Lay out every line of the rows below as a JSON list of strings, one string per line, skipping blank lines. Leave the pictures out of the list.

** Start **

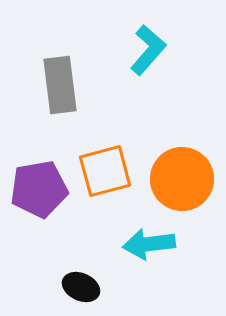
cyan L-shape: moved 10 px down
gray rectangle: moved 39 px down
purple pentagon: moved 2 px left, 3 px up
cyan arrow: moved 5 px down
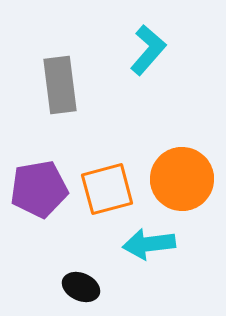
orange square: moved 2 px right, 18 px down
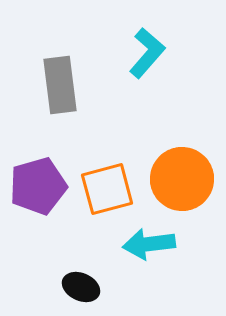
cyan L-shape: moved 1 px left, 3 px down
purple pentagon: moved 1 px left, 3 px up; rotated 6 degrees counterclockwise
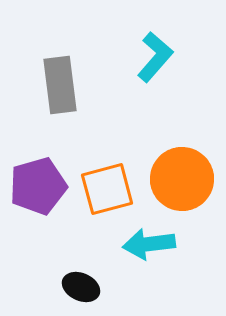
cyan L-shape: moved 8 px right, 4 px down
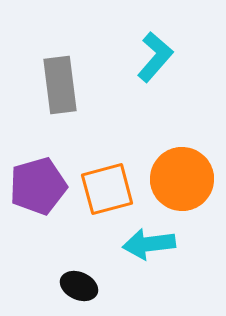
black ellipse: moved 2 px left, 1 px up
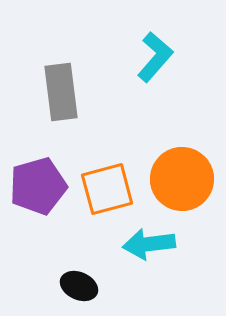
gray rectangle: moved 1 px right, 7 px down
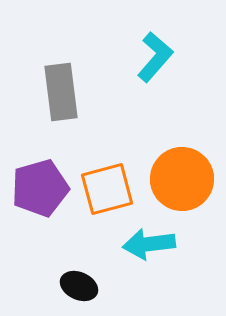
purple pentagon: moved 2 px right, 2 px down
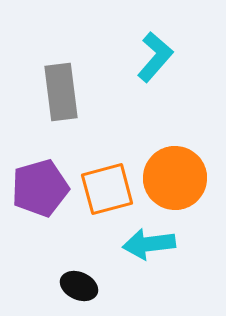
orange circle: moved 7 px left, 1 px up
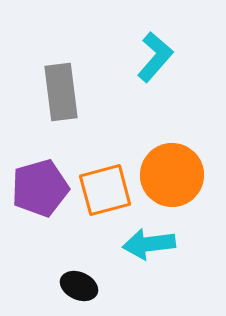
orange circle: moved 3 px left, 3 px up
orange square: moved 2 px left, 1 px down
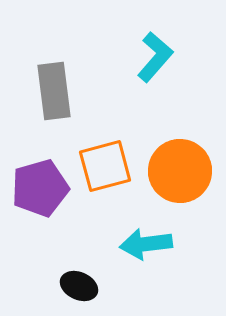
gray rectangle: moved 7 px left, 1 px up
orange circle: moved 8 px right, 4 px up
orange square: moved 24 px up
cyan arrow: moved 3 px left
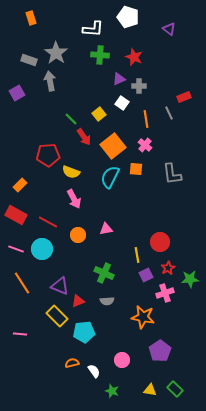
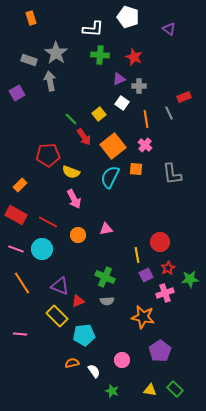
green cross at (104, 273): moved 1 px right, 4 px down
cyan pentagon at (84, 332): moved 3 px down
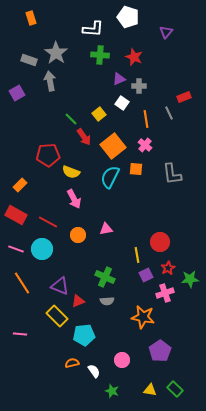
purple triangle at (169, 29): moved 3 px left, 3 px down; rotated 32 degrees clockwise
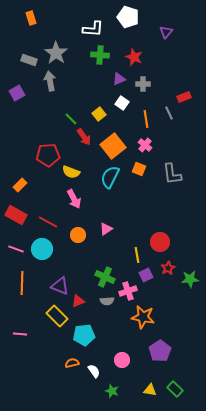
gray cross at (139, 86): moved 4 px right, 2 px up
orange square at (136, 169): moved 3 px right; rotated 16 degrees clockwise
pink triangle at (106, 229): rotated 24 degrees counterclockwise
orange line at (22, 283): rotated 35 degrees clockwise
pink cross at (165, 293): moved 37 px left, 2 px up
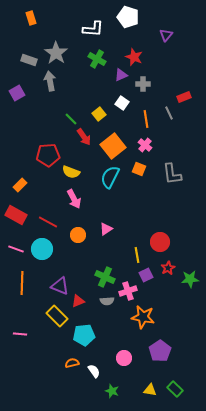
purple triangle at (166, 32): moved 3 px down
green cross at (100, 55): moved 3 px left, 4 px down; rotated 24 degrees clockwise
purple triangle at (119, 79): moved 2 px right, 4 px up
pink circle at (122, 360): moved 2 px right, 2 px up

** End **

■ RESPONSE TO THIS TASK ■
[
  "cyan L-shape: moved 10 px down",
  "gray rectangle: moved 39 px down",
  "purple pentagon: moved 2 px left, 3 px up",
  "cyan arrow: moved 5 px down",
  "orange square: moved 2 px right, 18 px down",
  "cyan L-shape: moved 1 px left, 3 px down",
  "purple pentagon: moved 1 px left, 3 px up; rotated 6 degrees counterclockwise",
  "cyan L-shape: moved 8 px right, 4 px down",
  "black ellipse: moved 2 px left, 1 px up",
  "gray rectangle: moved 1 px right, 7 px down",
  "purple pentagon: moved 2 px right, 2 px down",
  "orange circle: moved 7 px left, 1 px up",
  "orange circle: moved 3 px left, 3 px up",
  "orange square: moved 2 px left, 1 px down",
  "gray rectangle: moved 7 px left, 1 px up",
  "orange circle: moved 8 px right, 4 px up",
  "orange square: moved 24 px up",
  "cyan arrow: moved 3 px left",
  "green cross at (104, 273): moved 1 px right, 4 px down",
  "cyan pentagon at (84, 332): moved 3 px down",
  "purple triangle at (169, 29): moved 3 px left, 3 px down; rotated 32 degrees clockwise",
  "gray cross at (139, 86): moved 4 px right, 2 px up",
  "orange square at (136, 169): moved 3 px right; rotated 16 degrees clockwise",
  "pink triangle at (106, 229): rotated 24 degrees counterclockwise",
  "orange line at (22, 283): rotated 35 degrees clockwise",
  "pink cross at (165, 293): moved 37 px left, 2 px up",
  "purple triangle at (166, 32): moved 3 px down",
  "green cross at (100, 55): moved 3 px left, 4 px down; rotated 24 degrees clockwise",
  "purple triangle at (119, 79): moved 2 px right, 4 px up",
  "pink circle at (122, 360): moved 2 px right, 2 px up"
]